**Exercise:** Exercise in exact copying: restate word for word only the lines below from the one containing "[(251,0),(217,32),(254,71),(329,0),(251,0)]" through the one containing "[(1,95),(0,96),(0,165),(36,134),(1,95)]", omitting any pictures.

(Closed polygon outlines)
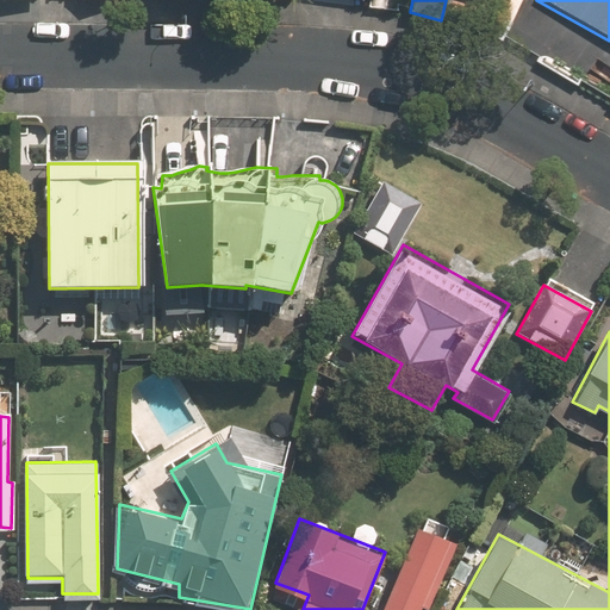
[(416,528),(383,607),(390,609),(417,609),(422,602),(425,603),(439,570),(434,567),(446,540),(416,528)]
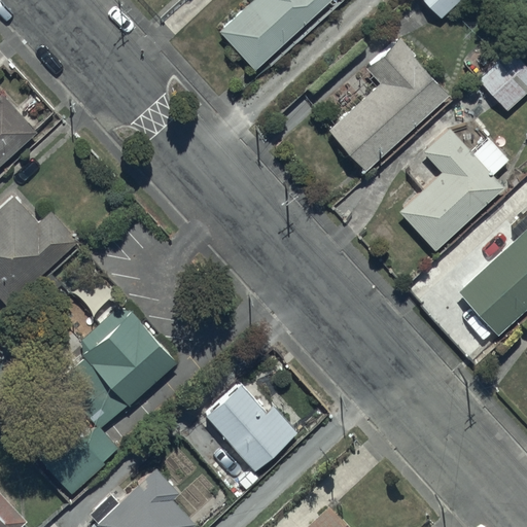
[(251,0),(217,32),(254,71),(329,0),(251,0)]
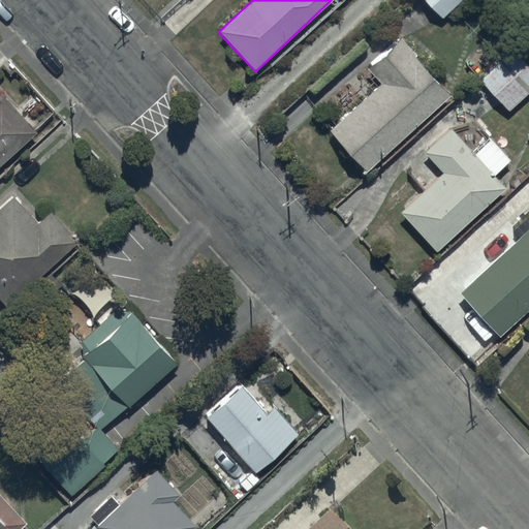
[(422,0),(440,19),(459,0),(422,0)]
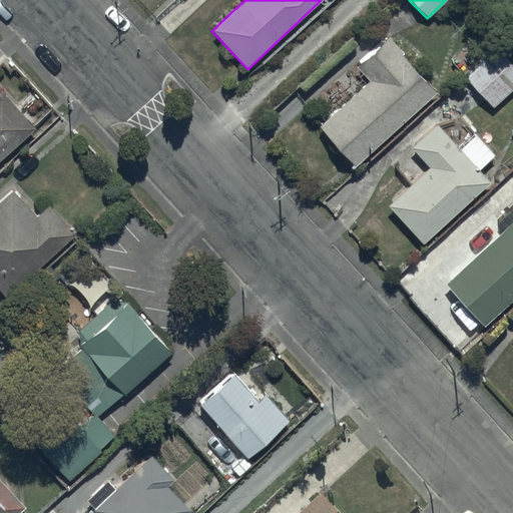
[(354,66),(368,82),(319,127),(354,166),(435,93),(385,37),(354,66)]
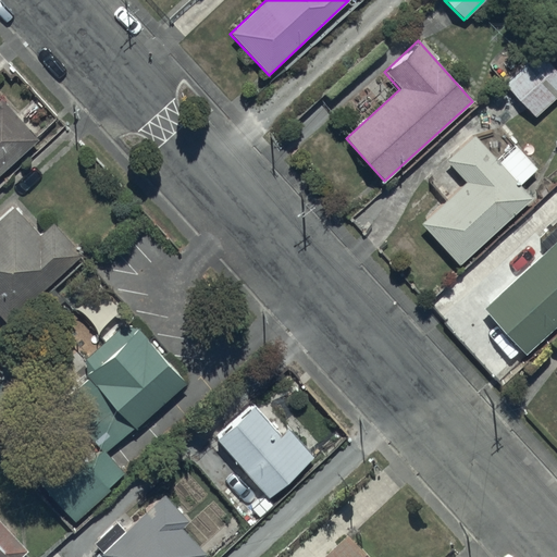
[(556,72),(537,51),(503,84),(535,119),(556,98),(556,72)]
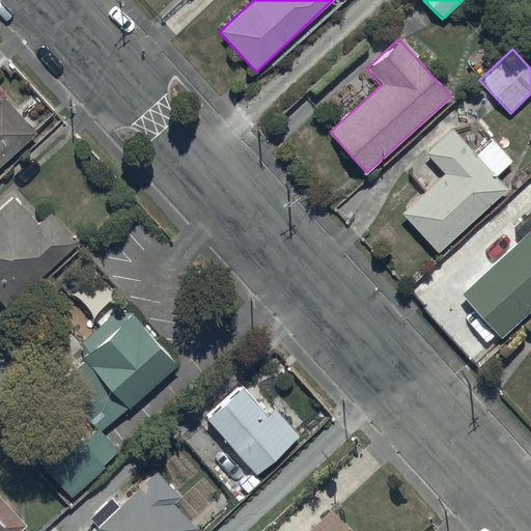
[(1,95),(0,96),(0,165),(36,134),(1,95)]
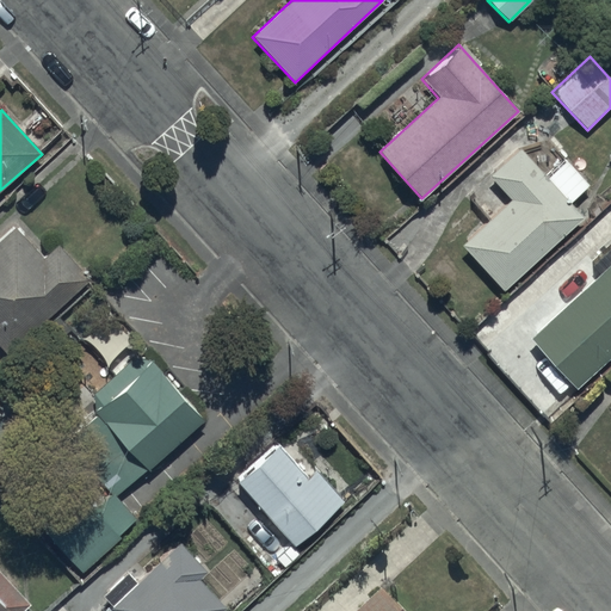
[(545,178),(520,149),(489,177),(510,199),(460,244),(501,291),(582,220),(568,204),(588,186),(566,160),(545,178)]
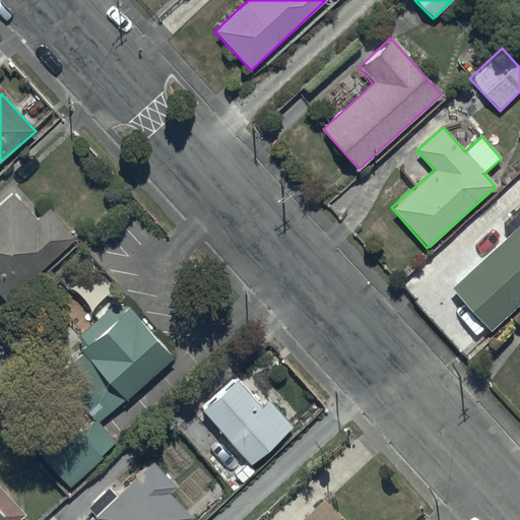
[(12,193),(0,203),(0,295),(8,304),(78,239),(50,208),(37,220),(12,193)]
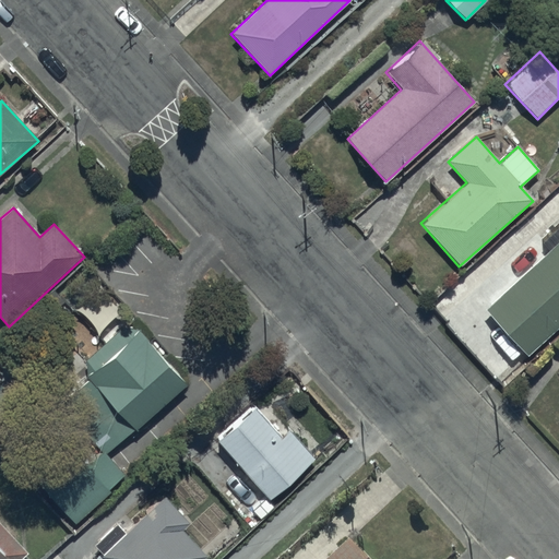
[(558,326),(558,240),(483,310),(525,357),(558,326)]
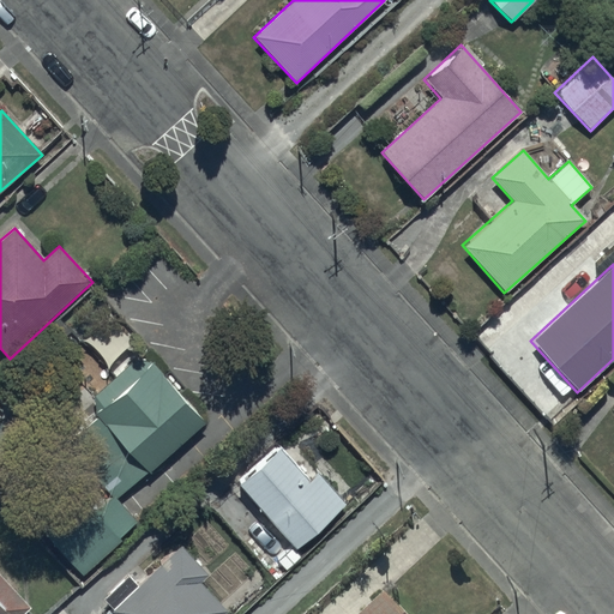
[(96,416),(150,475),(206,423),(149,361),(133,360),(94,396),(96,416)]
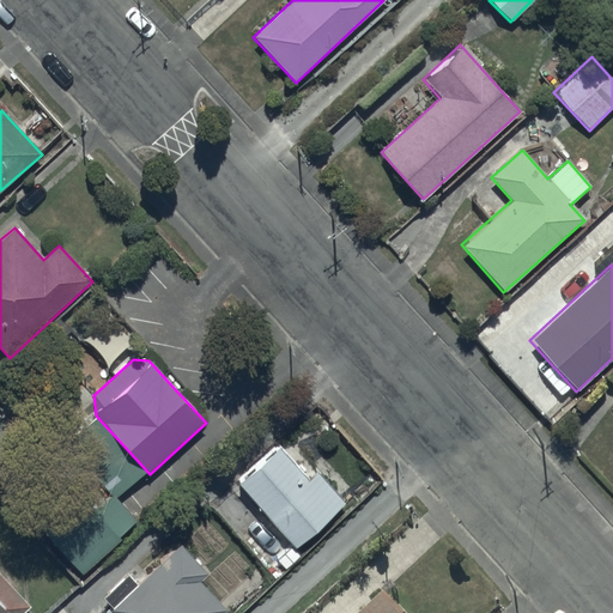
[(308,481),(278,448),(237,483),(295,548),(345,503),(317,473),(308,481)]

**Your response:**
[(251,0),(217,32),(254,71),(329,0),(251,0)]
[(422,0),(440,19),(459,0),(422,0)]
[(354,66),(368,82),(319,127),(354,166),(435,93),(385,37),(354,66)]
[(556,72),(537,51),(503,84),(535,119),(556,98),(556,72)]
[(1,95),(0,96),(0,165),(36,134),(1,95)]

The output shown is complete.